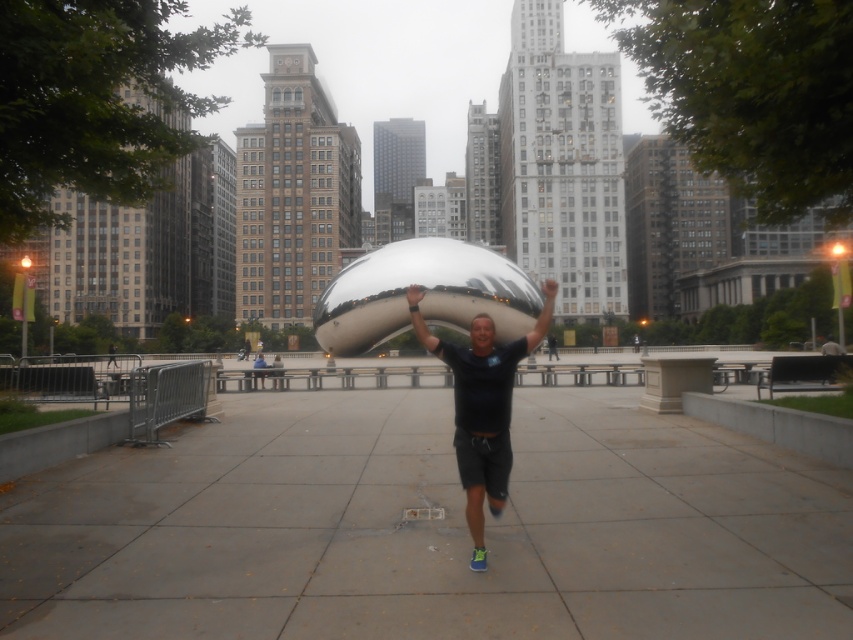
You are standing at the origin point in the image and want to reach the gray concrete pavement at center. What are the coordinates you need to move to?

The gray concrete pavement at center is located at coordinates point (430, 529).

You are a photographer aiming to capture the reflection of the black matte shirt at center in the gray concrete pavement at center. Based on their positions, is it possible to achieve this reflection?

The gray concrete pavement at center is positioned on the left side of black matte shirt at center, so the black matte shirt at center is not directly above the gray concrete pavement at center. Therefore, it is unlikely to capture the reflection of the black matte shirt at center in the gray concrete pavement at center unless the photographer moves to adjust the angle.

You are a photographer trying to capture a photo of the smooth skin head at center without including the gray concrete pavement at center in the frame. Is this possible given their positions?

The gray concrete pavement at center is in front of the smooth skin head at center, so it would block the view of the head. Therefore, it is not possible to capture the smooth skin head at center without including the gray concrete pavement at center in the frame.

...

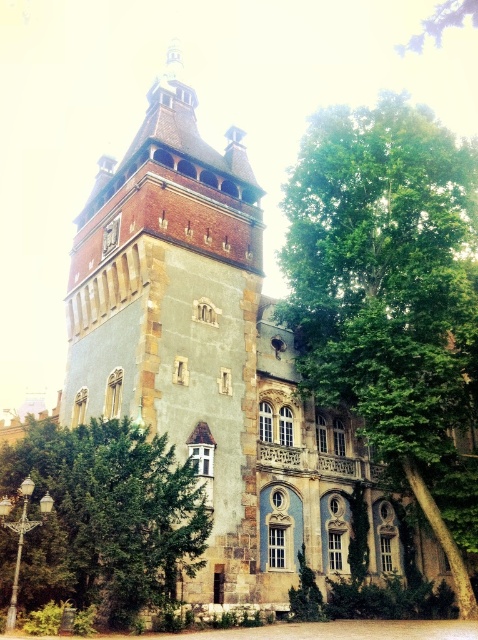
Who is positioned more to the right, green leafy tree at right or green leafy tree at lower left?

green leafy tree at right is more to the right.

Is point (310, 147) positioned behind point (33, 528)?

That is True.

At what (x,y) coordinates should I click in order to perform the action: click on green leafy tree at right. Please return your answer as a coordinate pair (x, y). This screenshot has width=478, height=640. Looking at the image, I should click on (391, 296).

## 課題の要件
「Is point (310, 147)」を含む行から「At what (x,y)」を含む行まで（両端を含む）を編集し、「positioned」を「located」に置き換えてください。それ以外は一切変えずに、その範囲の行だけを示してください。

## 回答
Is point (310, 147) located behind point (33, 528)?

That is True.

At what (x,y) coordinates should I click in order to perform the action: click on green leafy tree at right. Please return your answer as a coordinate pair (x, y). This screenshot has width=478, height=640. Looking at the image, I should click on (391, 296).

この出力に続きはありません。